(Stored data)

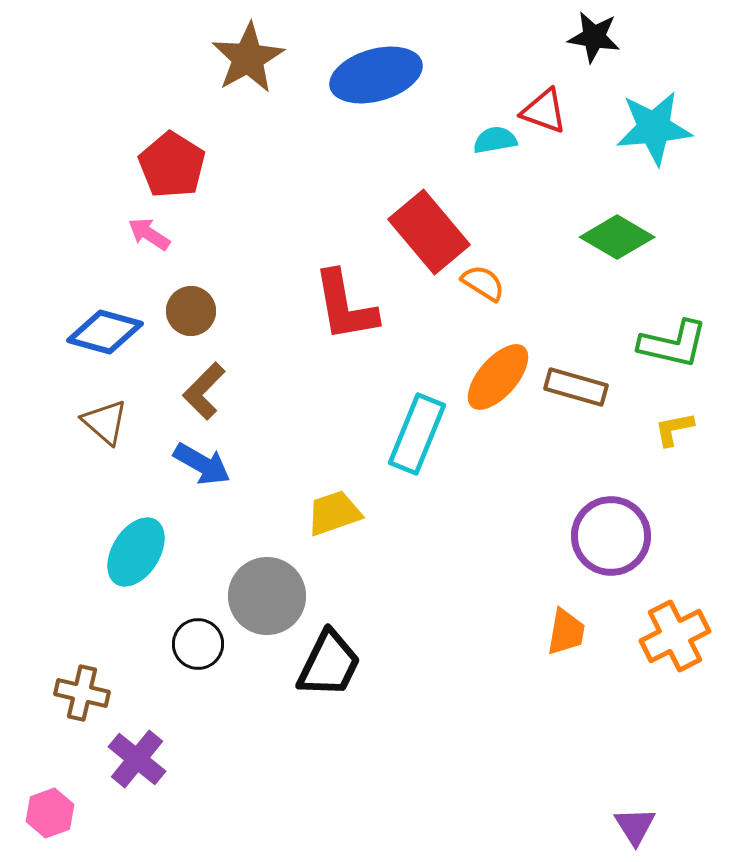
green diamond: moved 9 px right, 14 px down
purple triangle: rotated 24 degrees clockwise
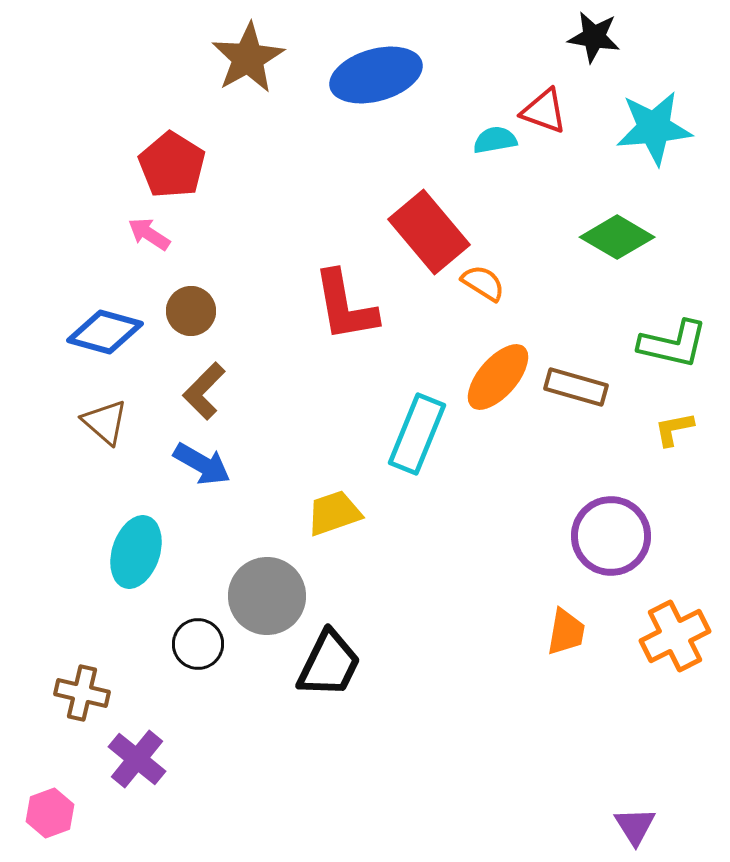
cyan ellipse: rotated 14 degrees counterclockwise
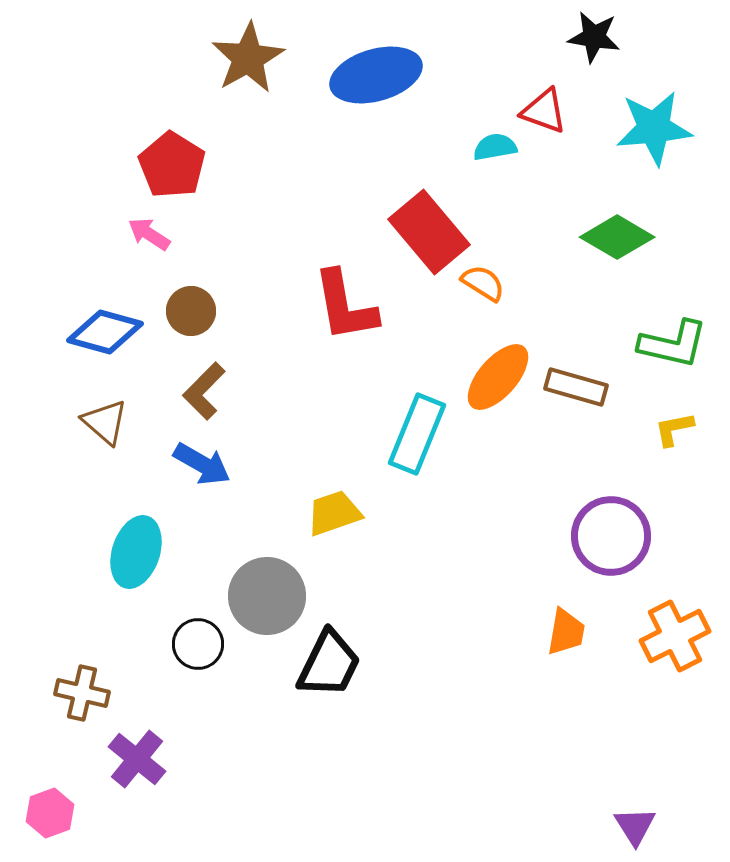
cyan semicircle: moved 7 px down
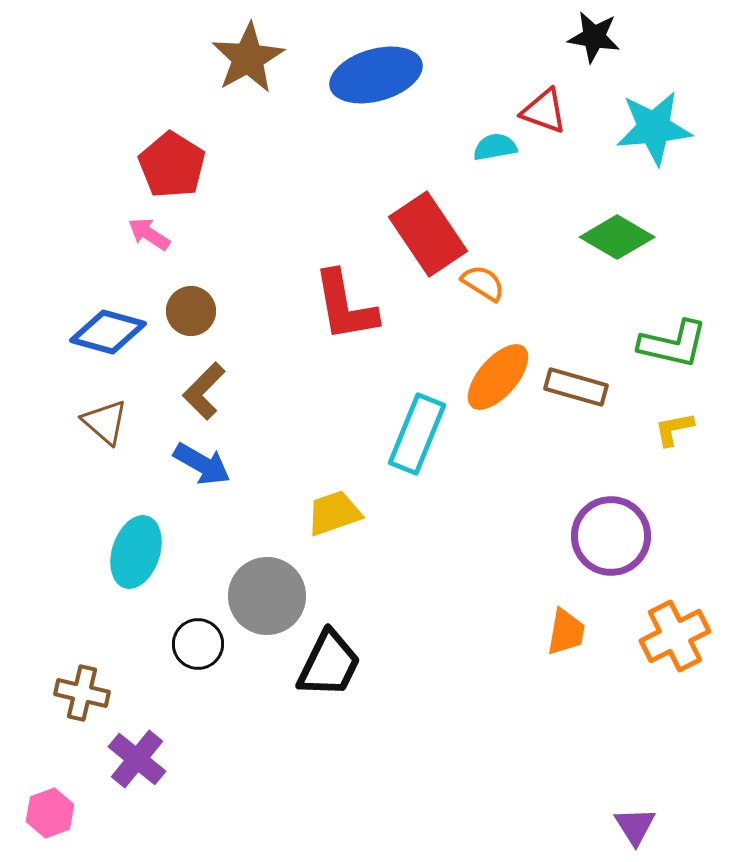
red rectangle: moved 1 px left, 2 px down; rotated 6 degrees clockwise
blue diamond: moved 3 px right
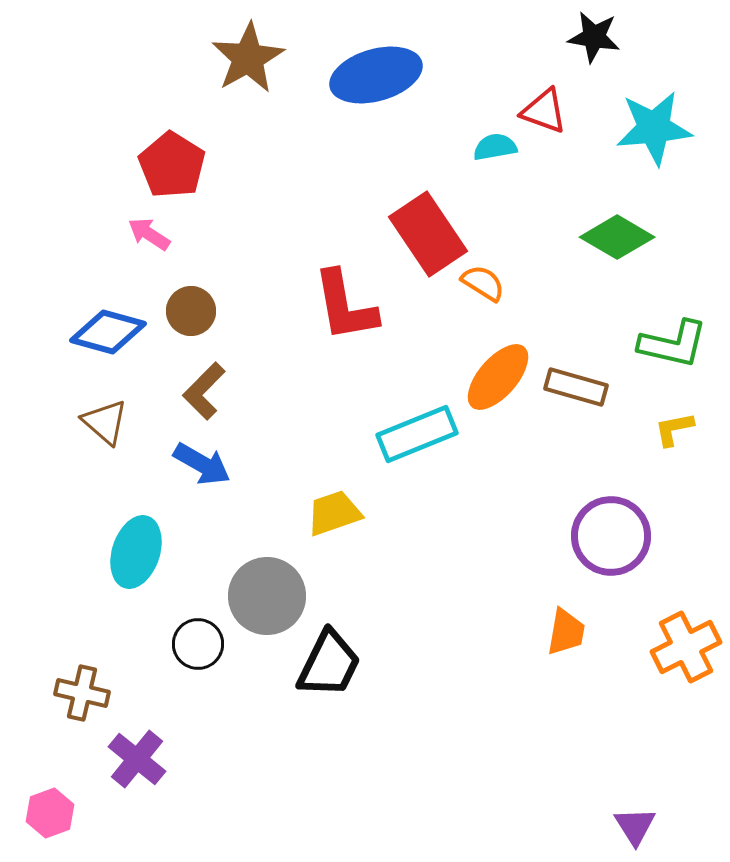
cyan rectangle: rotated 46 degrees clockwise
orange cross: moved 11 px right, 11 px down
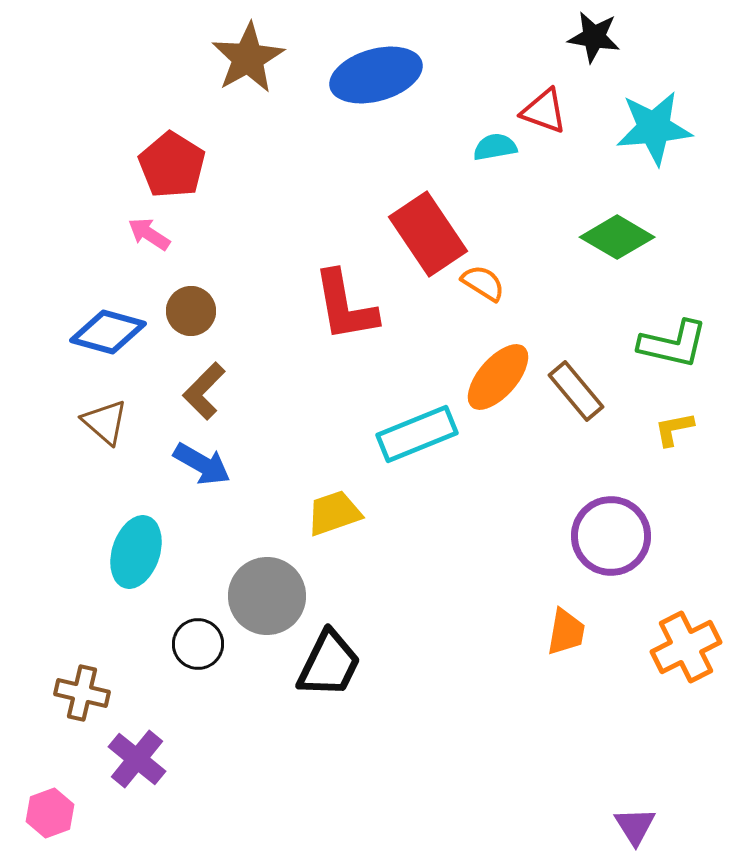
brown rectangle: moved 4 px down; rotated 34 degrees clockwise
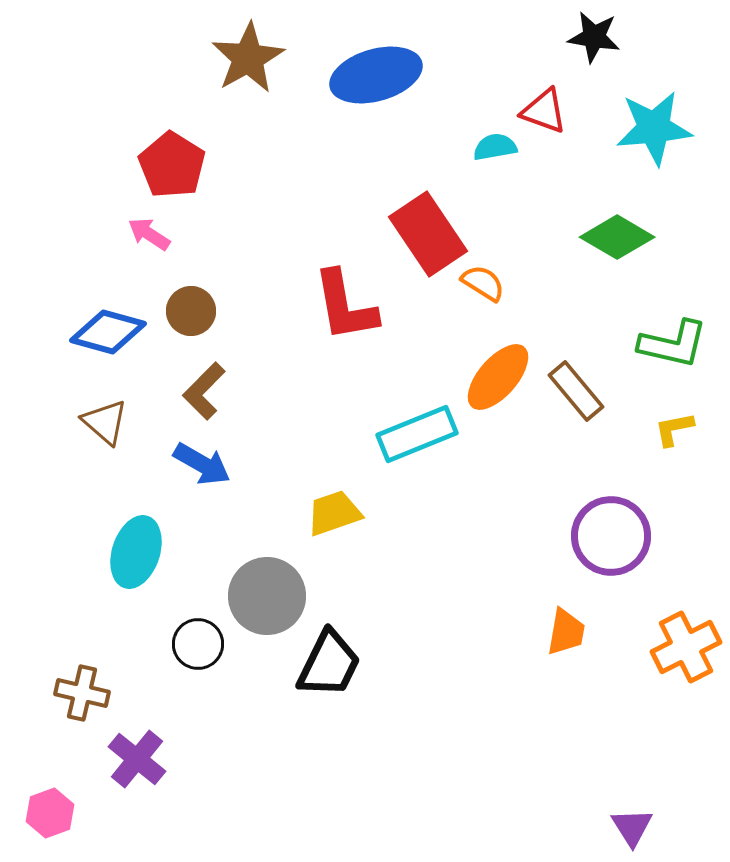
purple triangle: moved 3 px left, 1 px down
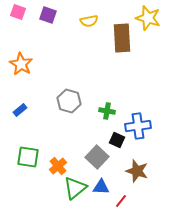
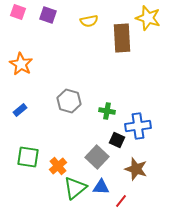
brown star: moved 1 px left, 2 px up
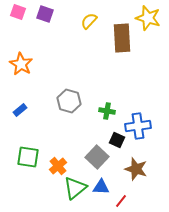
purple square: moved 3 px left, 1 px up
yellow semicircle: rotated 144 degrees clockwise
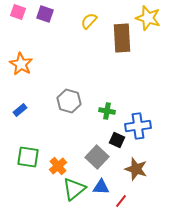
green triangle: moved 1 px left, 1 px down
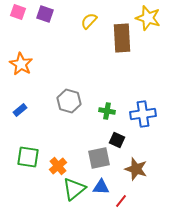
blue cross: moved 5 px right, 12 px up
gray square: moved 2 px right, 1 px down; rotated 35 degrees clockwise
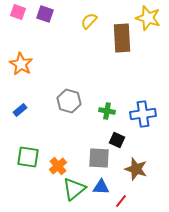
gray square: rotated 15 degrees clockwise
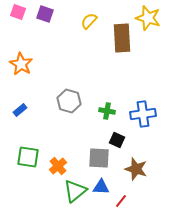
green triangle: moved 1 px right, 2 px down
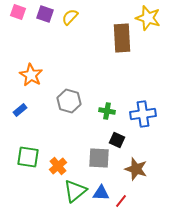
yellow semicircle: moved 19 px left, 4 px up
orange star: moved 10 px right, 11 px down
blue triangle: moved 6 px down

» **TASK STATEMENT**
Retype every line of the records above word for word, leaving out the pictures.

» **REPLY TO THE TASK**
green diamond: moved 9 px right, 14 px down
purple triangle: rotated 24 degrees clockwise
cyan ellipse: rotated 14 degrees counterclockwise
cyan semicircle: moved 7 px down
red rectangle: moved 1 px left, 2 px down; rotated 6 degrees clockwise
blue diamond: moved 3 px right
cyan rectangle: rotated 46 degrees clockwise
orange cross: moved 11 px right, 11 px down
brown rectangle: moved 4 px down; rotated 34 degrees clockwise
purple triangle: moved 3 px left, 1 px down
brown star: moved 1 px left, 2 px up
purple square: moved 3 px left, 1 px up
yellow semicircle: rotated 144 degrees clockwise
green triangle: moved 1 px left, 1 px down
blue cross: moved 5 px right, 12 px up
gray square: moved 2 px right, 1 px down; rotated 35 degrees clockwise
gray square: rotated 15 degrees clockwise
green triangle: moved 1 px right, 2 px down
yellow semicircle: moved 19 px left, 4 px up
orange star: moved 10 px right, 11 px down
blue triangle: moved 6 px down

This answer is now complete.